(Edit difference data)

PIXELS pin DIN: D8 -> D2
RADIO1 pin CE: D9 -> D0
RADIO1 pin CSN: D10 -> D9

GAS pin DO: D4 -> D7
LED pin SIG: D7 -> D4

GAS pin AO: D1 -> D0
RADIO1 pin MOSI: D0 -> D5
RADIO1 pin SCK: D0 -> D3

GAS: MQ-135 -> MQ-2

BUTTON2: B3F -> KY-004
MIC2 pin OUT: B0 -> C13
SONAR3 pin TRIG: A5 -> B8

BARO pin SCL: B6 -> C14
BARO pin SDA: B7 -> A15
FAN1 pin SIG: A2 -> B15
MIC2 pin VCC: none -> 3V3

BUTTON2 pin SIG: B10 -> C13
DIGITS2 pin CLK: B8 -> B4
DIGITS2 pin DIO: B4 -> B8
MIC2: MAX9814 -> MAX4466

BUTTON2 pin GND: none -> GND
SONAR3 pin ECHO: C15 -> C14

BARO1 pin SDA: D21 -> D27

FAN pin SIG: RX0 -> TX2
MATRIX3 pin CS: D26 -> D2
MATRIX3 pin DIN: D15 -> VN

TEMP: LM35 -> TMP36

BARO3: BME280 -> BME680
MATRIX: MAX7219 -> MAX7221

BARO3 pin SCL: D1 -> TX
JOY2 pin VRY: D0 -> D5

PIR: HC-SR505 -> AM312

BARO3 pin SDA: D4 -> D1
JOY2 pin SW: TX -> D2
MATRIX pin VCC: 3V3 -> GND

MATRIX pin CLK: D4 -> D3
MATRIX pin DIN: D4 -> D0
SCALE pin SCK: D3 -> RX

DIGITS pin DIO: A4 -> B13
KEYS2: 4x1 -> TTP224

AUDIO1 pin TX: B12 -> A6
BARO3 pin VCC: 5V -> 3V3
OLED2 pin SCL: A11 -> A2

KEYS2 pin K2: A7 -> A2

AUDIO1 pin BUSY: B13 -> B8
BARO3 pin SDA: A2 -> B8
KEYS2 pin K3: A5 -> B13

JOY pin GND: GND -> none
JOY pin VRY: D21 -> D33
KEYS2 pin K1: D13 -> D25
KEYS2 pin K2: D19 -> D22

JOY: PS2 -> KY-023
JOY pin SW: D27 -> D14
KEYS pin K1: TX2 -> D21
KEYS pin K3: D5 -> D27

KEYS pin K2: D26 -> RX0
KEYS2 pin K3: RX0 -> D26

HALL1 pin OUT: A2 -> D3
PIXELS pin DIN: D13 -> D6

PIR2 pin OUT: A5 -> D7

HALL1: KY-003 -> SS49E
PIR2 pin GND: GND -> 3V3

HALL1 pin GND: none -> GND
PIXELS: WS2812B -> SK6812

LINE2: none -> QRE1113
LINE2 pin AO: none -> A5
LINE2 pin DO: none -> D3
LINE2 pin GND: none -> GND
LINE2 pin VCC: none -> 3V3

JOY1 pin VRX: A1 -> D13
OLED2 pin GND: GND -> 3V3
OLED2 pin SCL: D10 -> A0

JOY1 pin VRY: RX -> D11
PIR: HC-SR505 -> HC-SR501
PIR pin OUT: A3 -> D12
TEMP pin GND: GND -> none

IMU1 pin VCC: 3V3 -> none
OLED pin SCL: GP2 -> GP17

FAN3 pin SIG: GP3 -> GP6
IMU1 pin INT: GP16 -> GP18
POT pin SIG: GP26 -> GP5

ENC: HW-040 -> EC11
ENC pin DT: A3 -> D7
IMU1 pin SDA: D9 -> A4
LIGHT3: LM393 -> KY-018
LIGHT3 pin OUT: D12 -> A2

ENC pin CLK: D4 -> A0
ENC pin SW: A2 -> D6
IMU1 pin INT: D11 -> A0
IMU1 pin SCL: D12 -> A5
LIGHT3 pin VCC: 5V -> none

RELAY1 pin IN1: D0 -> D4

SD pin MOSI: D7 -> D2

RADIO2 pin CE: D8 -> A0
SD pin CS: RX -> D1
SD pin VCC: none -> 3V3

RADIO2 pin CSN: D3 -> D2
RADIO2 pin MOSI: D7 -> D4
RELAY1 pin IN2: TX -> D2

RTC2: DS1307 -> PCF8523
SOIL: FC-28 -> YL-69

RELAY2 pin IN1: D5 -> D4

Assigned task ▸
As you read the records above, find each line that contains "MOSI" and copy it.

Output for this task ▸
RADIO1 pin MOSI: D0 -> D5
SD pin MOSI: D7 -> D2
RADIO2 pin MOSI: D7 -> D4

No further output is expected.